-- WHAT IS BEING ASKED --
Wherever "KEYS" turns up in the entries, copy out the line that holds it.
** LISTED RECORDS follows **
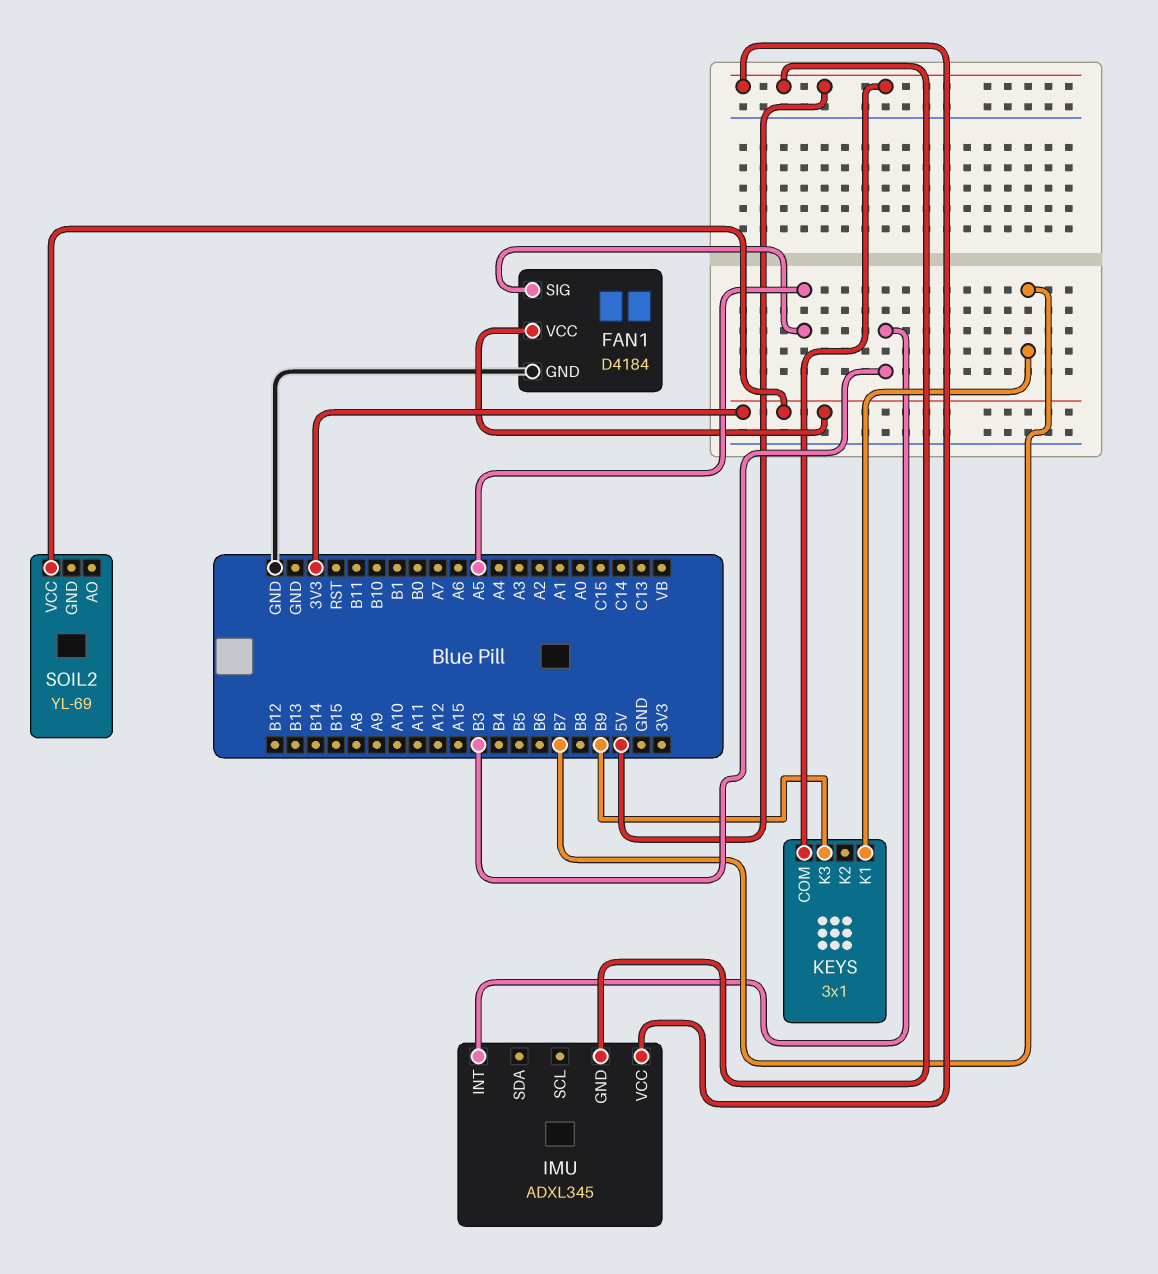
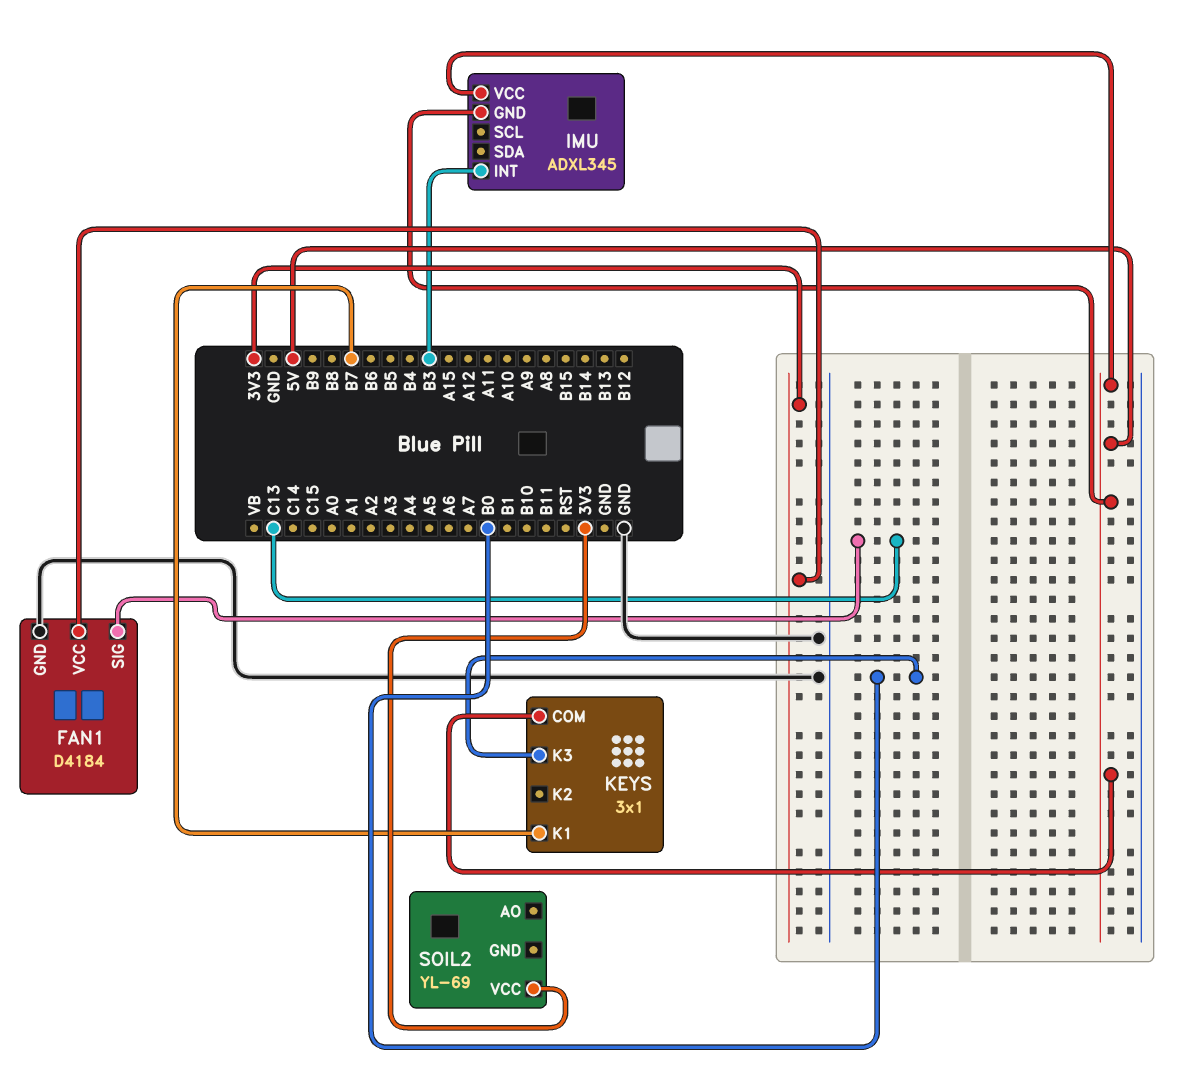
FAN1 pin SIG: A5 -> C13
KEYS pin K3: B9 -> B0

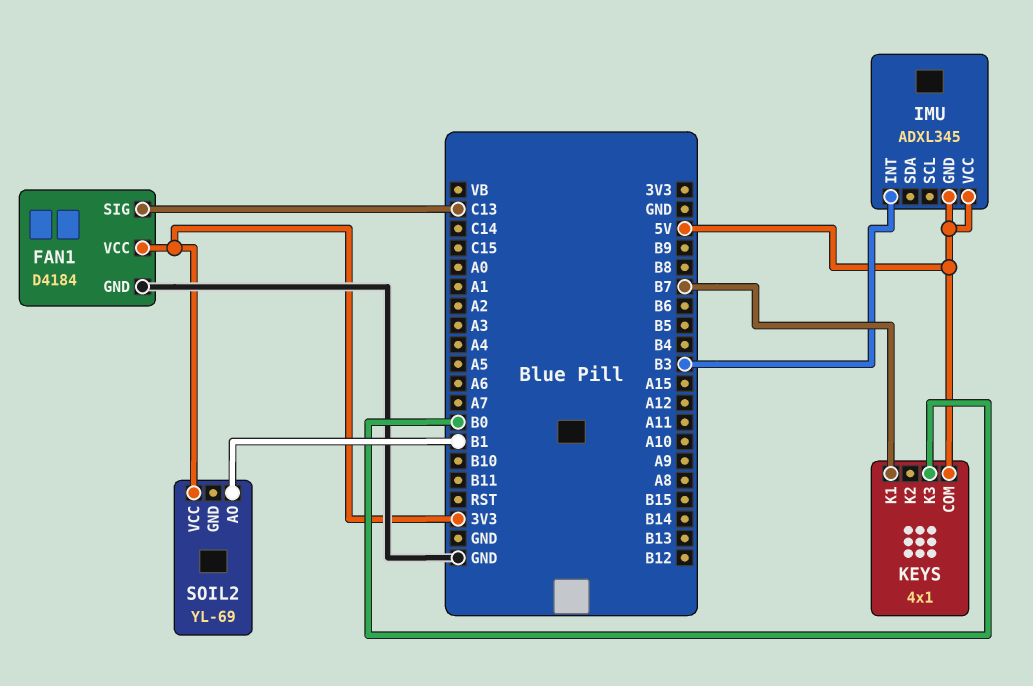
KEYS: 3x1 -> 4x1
SOIL2 pin AO: none -> B1

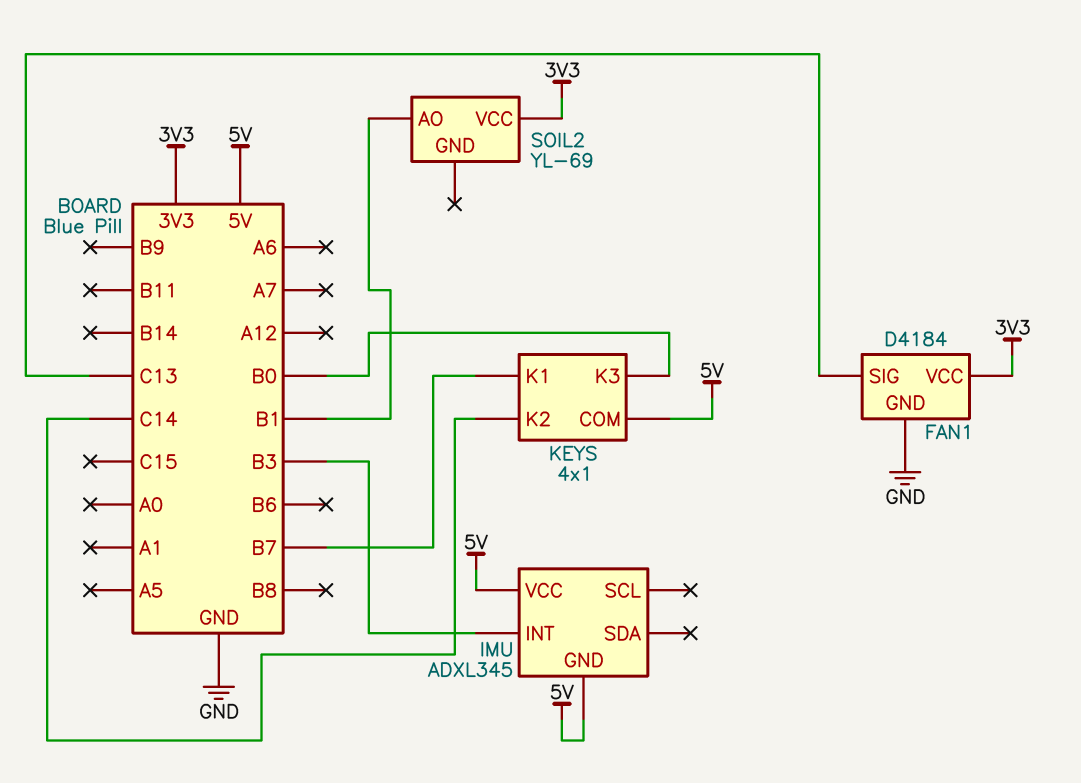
KEYS pin K2: none -> C14

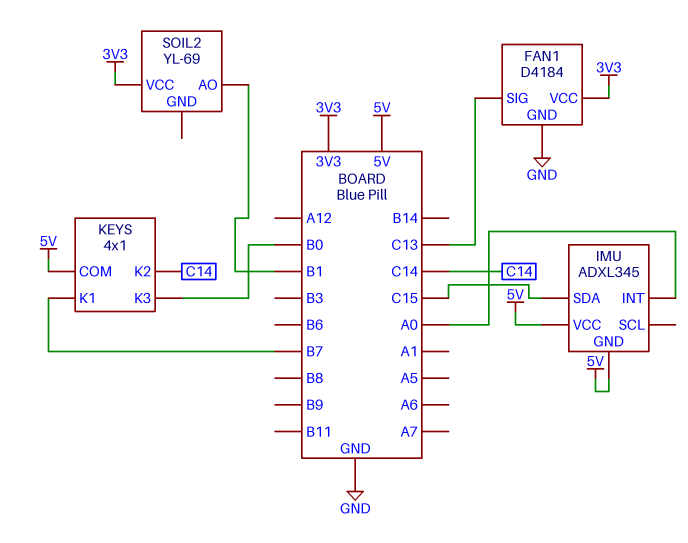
IMU pin INT: B3 -> A0
IMU pin SDA: none -> C15

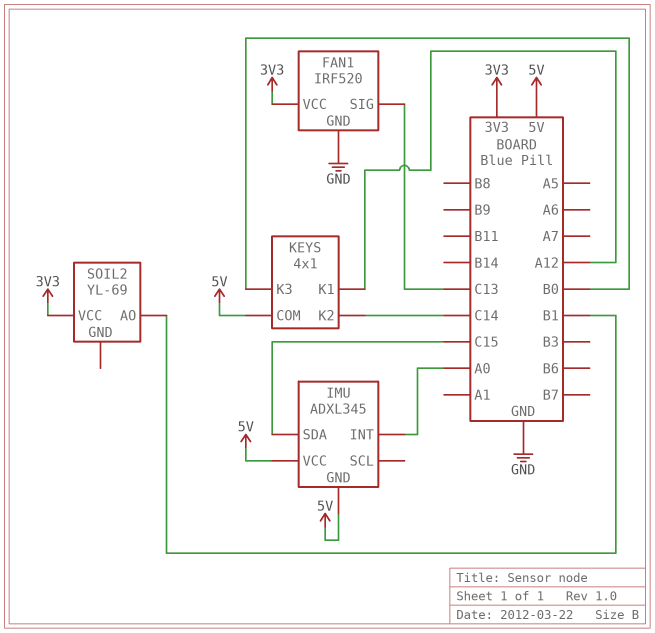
FAN1: D4184 -> IRF520
KEYS pin K1: B7 -> A12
** End of LISTED RECORDS **
-- EXERCISE RESULT --
KEYS pin K3: B9 -> B0
KEYS: 3x1 -> 4x1
KEYS pin K2: none -> C14
KEYS pin K1: B7 -> A12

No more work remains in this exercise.